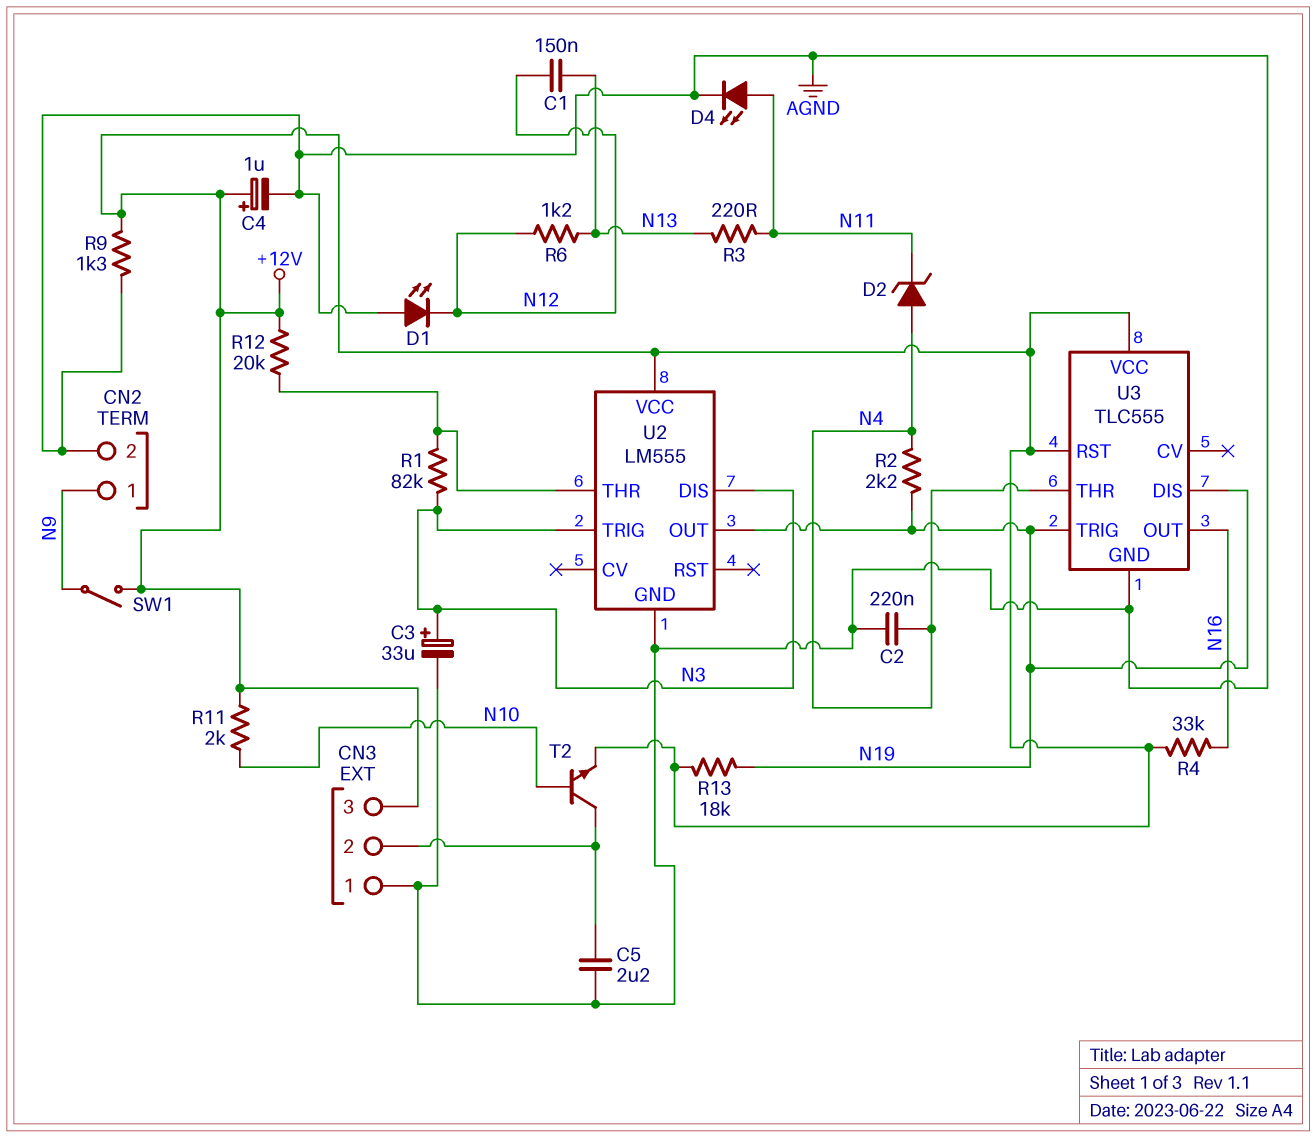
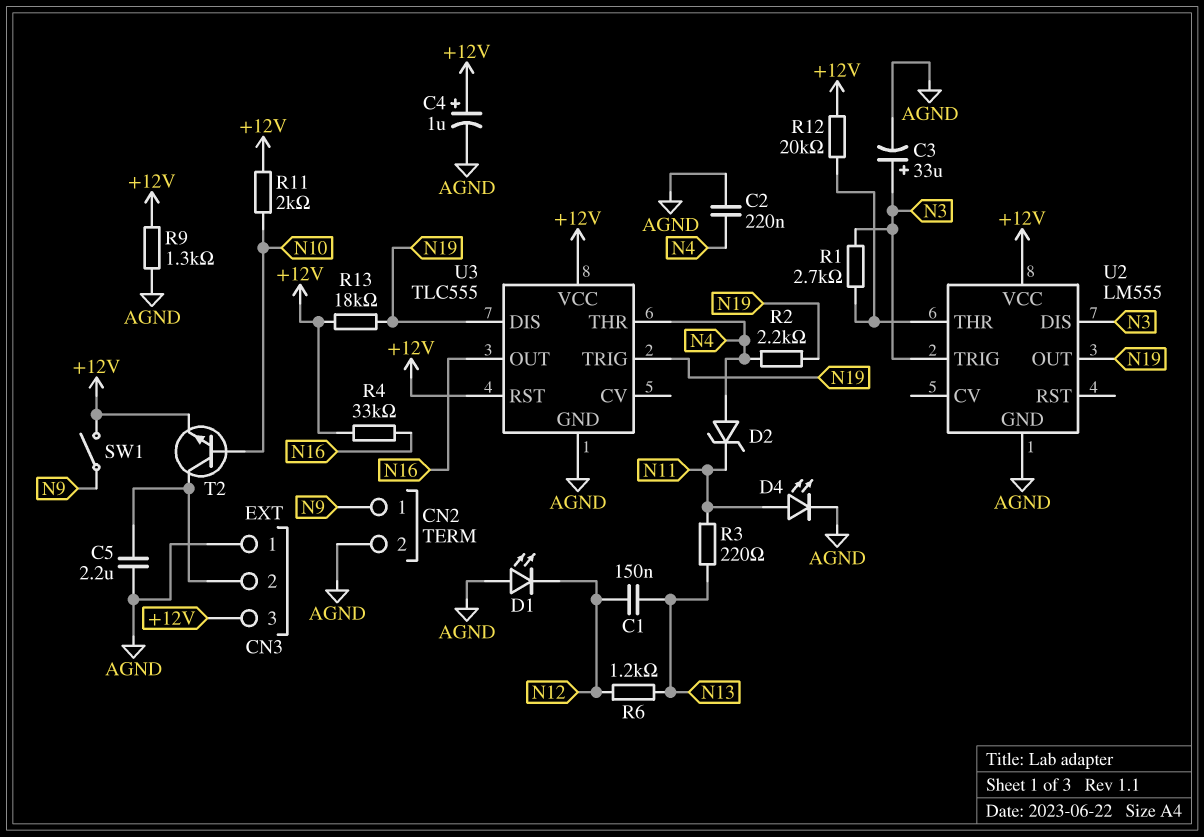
R1: 82k (N3, U2/THR) -> 2.7k (N3, U2/THR)

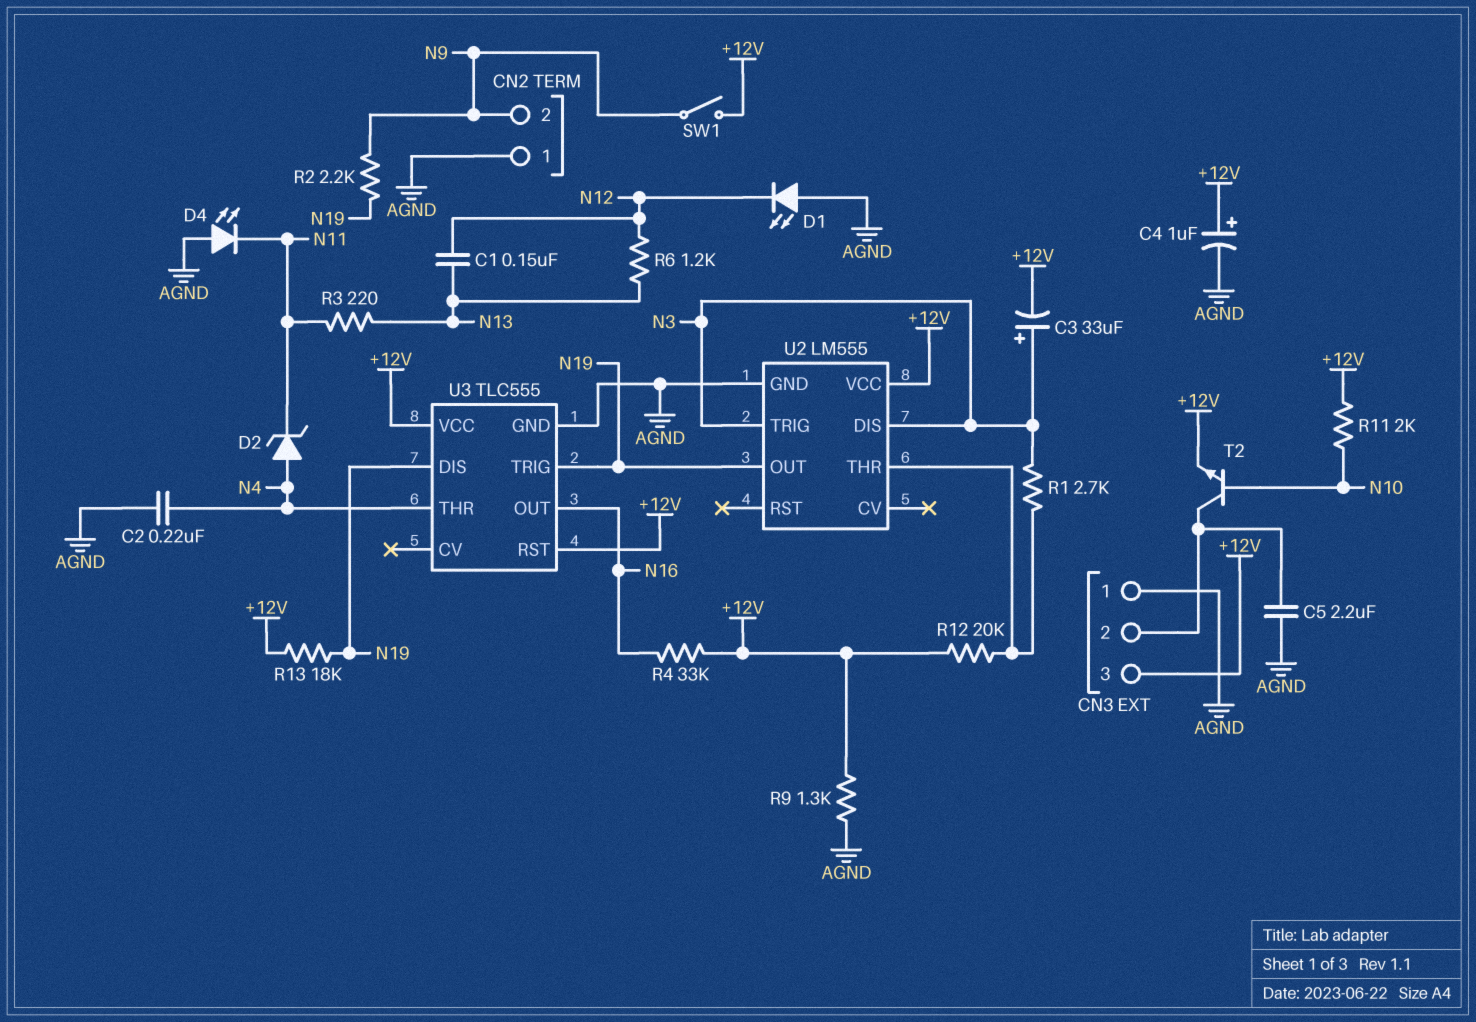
C3: 33uF (plus N3, minus AGND) -> 33uF (plus N3, minus +12V)
CN2 pin 1: N9 -> AGND
CN2 pin 2: AGND -> N9
D4: LED (A N11, K AGND) -> LED (A AGND, K N11)
R2: 2.2k (N4, N19) -> 2.2k (N9, N19)

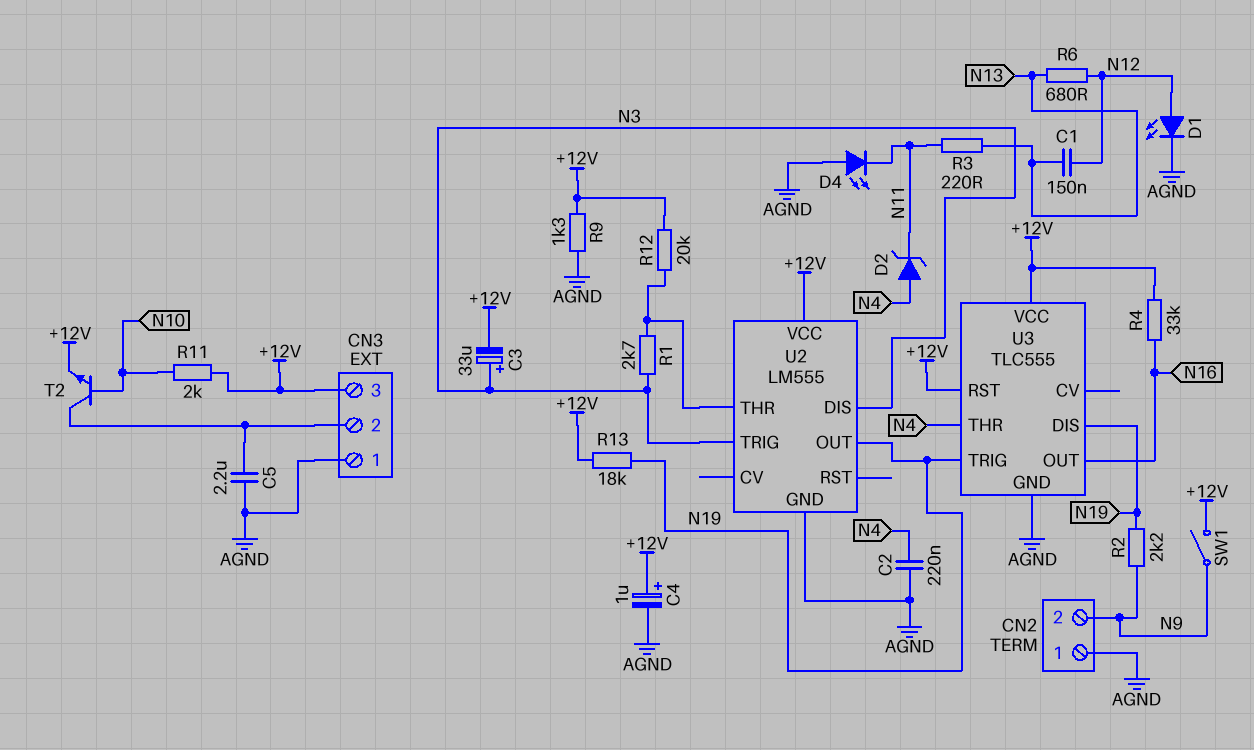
D1: LED (A AGND, K N12) -> LED (A N12, K AGND)
R6: 1.2k (N12, N13) -> 680 (N12, N13)

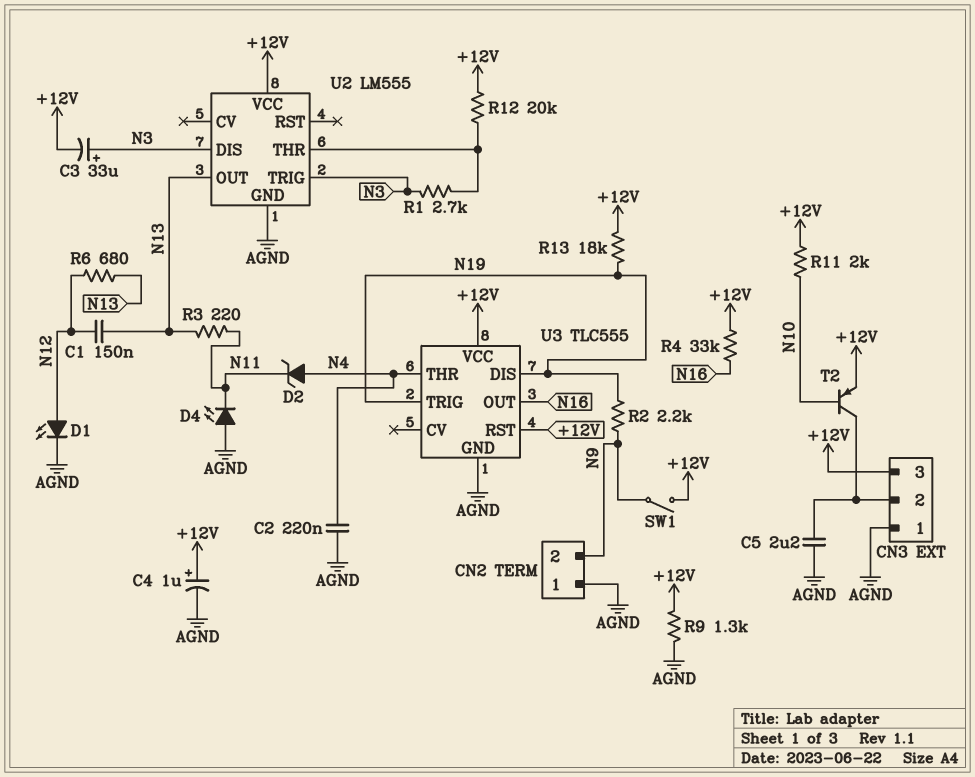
T2: NPN (B N10, C CN3/2, E +12V) -> PNP (B N10, C CN3/2, E +12V)
U2 pin OUT: N19 -> N13

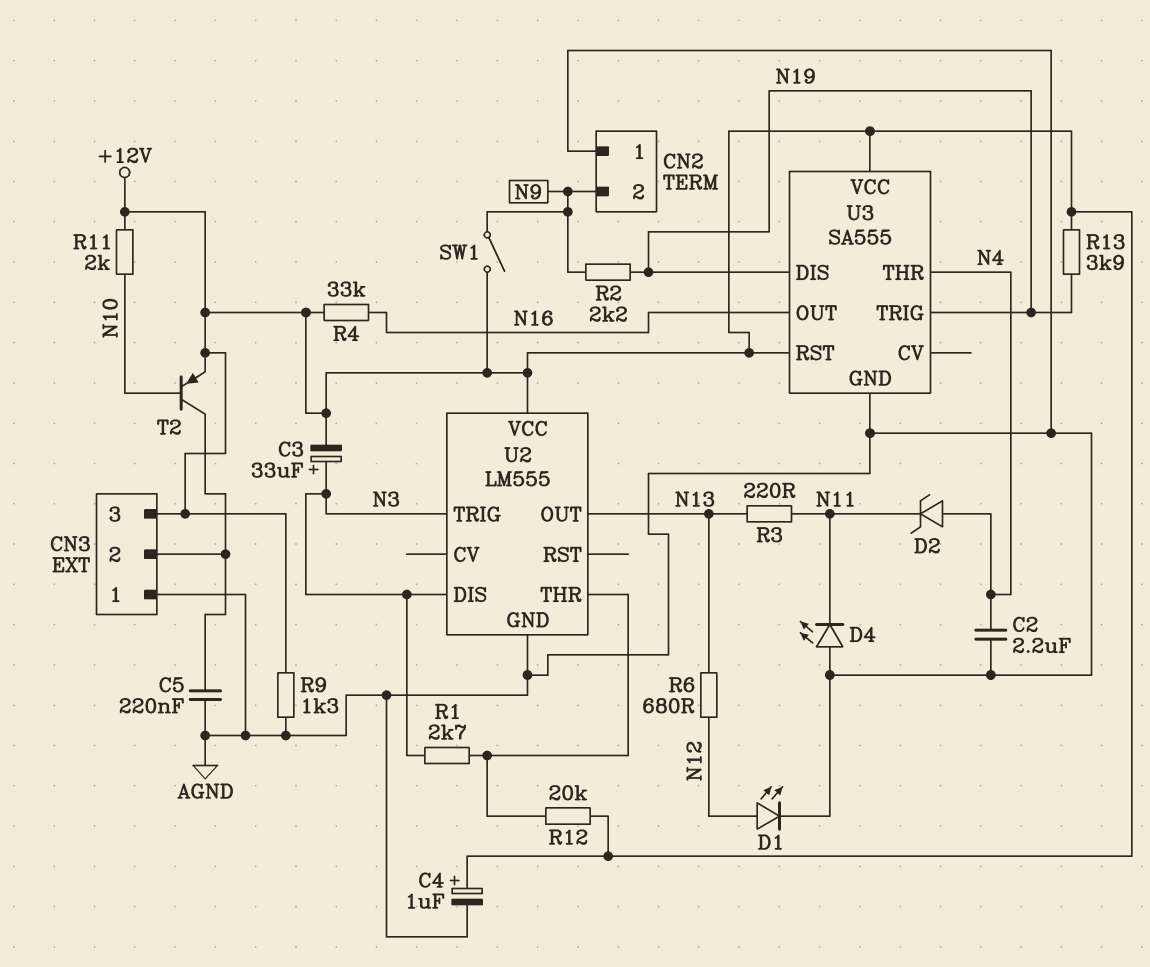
C1: 150nF (N12, N13) -> none
C2: 220nF (AGND, N4) -> 2.2uF (AGND, N4)
C5: 2.2uF (AGND, CN3/2) -> 220nF (AGND, CN3/2)
R13: 18k (+12V, N19) -> 3.9k (+12V, N19)
U3: TLC555 -> SA555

:: What is needed ::
No picture is to appear in the copy; every entry above is otherwise to be printed verbatim.

:: Output for this exercise ::
R1: 82k (N3, U2/THR) -> 2.7k (N3, U2/THR)

C3: 33uF (plus N3, minus AGND) -> 33uF (plus N3, minus +12V)
CN2 pin 1: N9 -> AGND
CN2 pin 2: AGND -> N9
D4: LED (A N11, K AGND) -> LED (A AGND, K N11)
R2: 2.2k (N4, N19) -> 2.2k (N9, N19)

D1: LED (A AGND, K N12) -> LED (A N12, K AGND)
R6: 1.2k (N12, N13) -> 680 (N12, N13)

T2: NPN (B N10, C CN3/2, E +12V) -> PNP (B N10, C CN3/2, E +12V)
U2 pin OUT: N19 -> N13

C1: 150nF (N12, N13) -> none
C2: 220nF (AGND, N4) -> 2.2uF (AGND, N4)
C5: 2.2uF (AGND, CN3/2) -> 220nF (AGND, CN3/2)
R13: 18k (+12V, N19) -> 3.9k (+12V, N19)
U3: TLC555 -> SA555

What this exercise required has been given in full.